WHAT TO PRODUCE:
Every entry below should be reproduced exactly, with all pictures left out.

**** MATERIAL FOR THE TASK ****

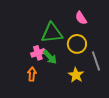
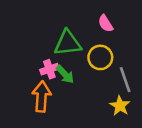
orange arrow: (32, 74) -> (42, 97), size x1.6
yellow star: (76, 75) -> (120, 106), moved

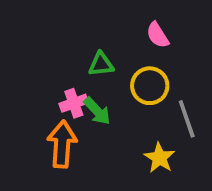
green triangle: (68, 43) -> (101, 64), size x0.6
yellow star: (120, 106) -> (159, 158), moved

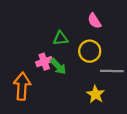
gray line: (187, 119) -> (112, 71), turned -70
orange arrow: (62, 144) -> (22, 86), moved

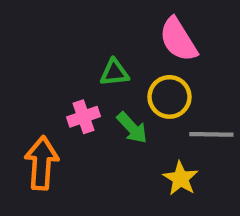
pink semicircle: (94, 21) -> (178, 40), size x1.5
green arrow: (58, 66) -> (132, 128), moved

****

EXERCISE RESULT:
orange arrow: (32, 74) -> (42, 97), size x1.6
yellow star: (76, 75) -> (120, 106), moved

green triangle: (68, 43) -> (101, 64), size x0.6
yellow star: (120, 106) -> (159, 158), moved

gray line: (187, 119) -> (112, 71), turned -70
orange arrow: (62, 144) -> (22, 86), moved

pink semicircle: (94, 21) -> (178, 40), size x1.5
green arrow: (58, 66) -> (132, 128), moved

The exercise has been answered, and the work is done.